(Scene comparison data)
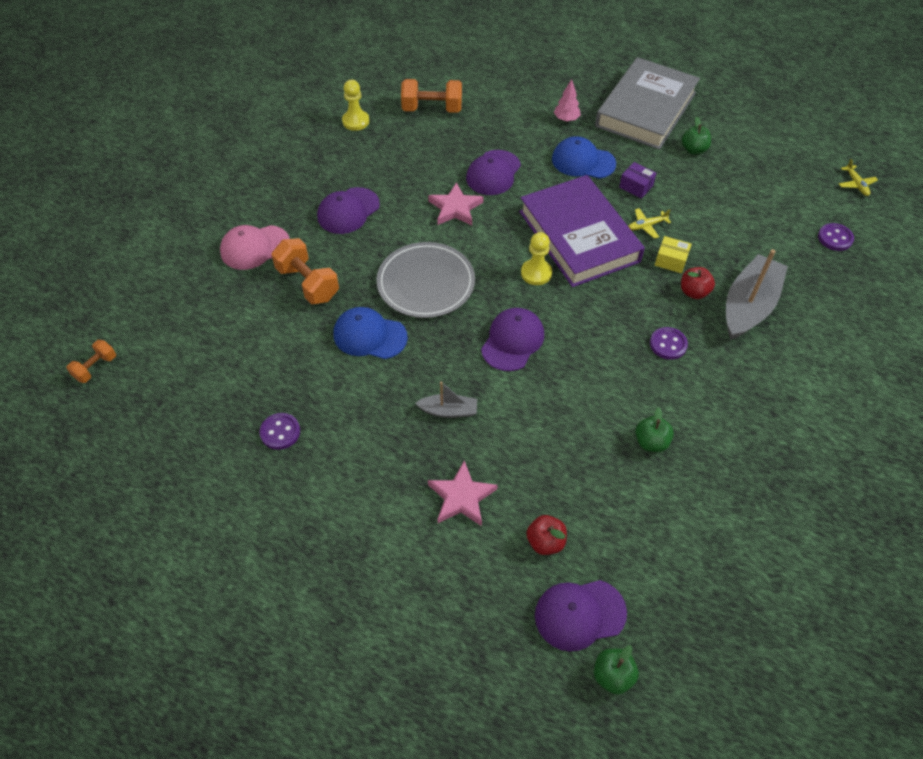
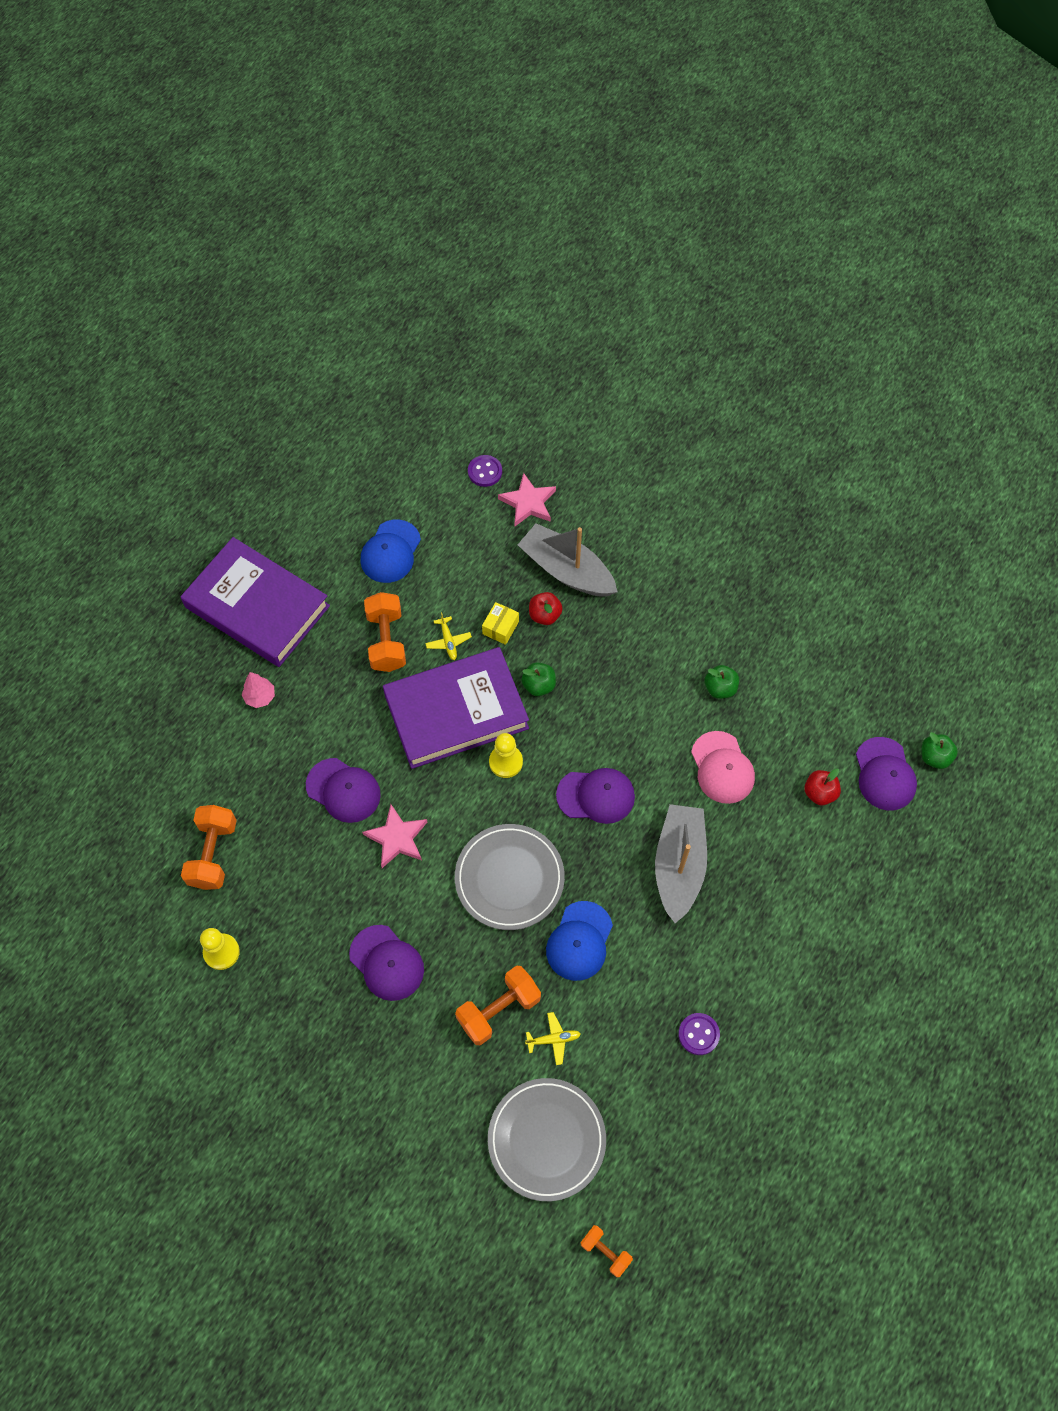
camera: 85 degrees left, 10 degrees up
(195, 322) = (546, 1139): none -> grey plate
(255, 247) = (435, 1075): pink cap -> pink cap (722, 768)
(448, 411) = (679, 866): grey boat -> grey boat, size x1.96
(461, 497) = (774, 860): pink star -> pink star (528, 503)
(512, 341) = (596, 796): purple cap -> purple cap turned 150 degrees clockwise
(583, 161) = (338, 689): blue cap -> blue cap (390, 552)
(636, 186) = (386, 641): purple box -> orange dumbbell
(645, 109) = (257, 606): grey book -> purple book
(668, 344) = (609, 652): purple button -> none
(693, 150) = (335, 571): green apple -> green apple (539, 685)
(856, 184) = (411, 431): yellow plane -> yellow plane (553, 1039)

• Problem details
The records above are to be restated exactly, with all pictures omitted.

• Answer to this problem
camera: 85 degrees left, 10 degrees up
(195, 322) = (546, 1139): none -> grey plate
(255, 247) = (435, 1075): pink cap -> pink cap (722, 768)
(448, 411) = (679, 866): grey boat -> grey boat, size x1.96
(461, 497) = (774, 860): pink star -> pink star (528, 503)
(512, 341) = (596, 796): purple cap -> purple cap turned 150 degrees clockwise
(583, 161) = (338, 689): blue cap -> blue cap (390, 552)
(636, 186) = (386, 641): purple box -> orange dumbbell
(645, 109) = (257, 606): grey book -> purple book
(668, 344) = (609, 652): purple button -> none
(693, 150) = (335, 571): green apple -> green apple (539, 685)
(856, 184) = (411, 431): yellow plane -> yellow plane (553, 1039)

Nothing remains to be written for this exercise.